==== INPUT DATA

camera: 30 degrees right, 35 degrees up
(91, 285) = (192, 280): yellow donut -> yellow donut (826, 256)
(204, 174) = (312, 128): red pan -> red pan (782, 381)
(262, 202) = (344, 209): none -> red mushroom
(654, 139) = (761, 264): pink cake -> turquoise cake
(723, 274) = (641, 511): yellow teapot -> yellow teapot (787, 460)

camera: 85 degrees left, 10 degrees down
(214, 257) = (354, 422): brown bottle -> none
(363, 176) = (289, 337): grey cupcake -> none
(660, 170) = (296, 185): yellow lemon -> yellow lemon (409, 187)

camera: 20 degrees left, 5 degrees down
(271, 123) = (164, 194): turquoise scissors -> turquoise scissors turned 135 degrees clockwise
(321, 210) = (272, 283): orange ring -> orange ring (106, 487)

========
==== INPUT DATA

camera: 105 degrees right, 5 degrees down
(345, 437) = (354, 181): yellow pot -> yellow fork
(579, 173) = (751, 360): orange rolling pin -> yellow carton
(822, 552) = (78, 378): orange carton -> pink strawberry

========

> **TASK DIRECTIONS**:
From the records above, give again exactly the lines running from the line with "camera: 105 degrees right, 5 degrees down" to the line with "(822, 552) = (78, 378): orange", inclusive.

> **RESULT OF THE EXERCISE**:
camera: 105 degrees right, 5 degrees down
(345, 437) = (354, 181): yellow pot -> yellow fork
(579, 173) = (751, 360): orange rolling pin -> yellow carton
(822, 552) = (78, 378): orange carton -> pink strawberry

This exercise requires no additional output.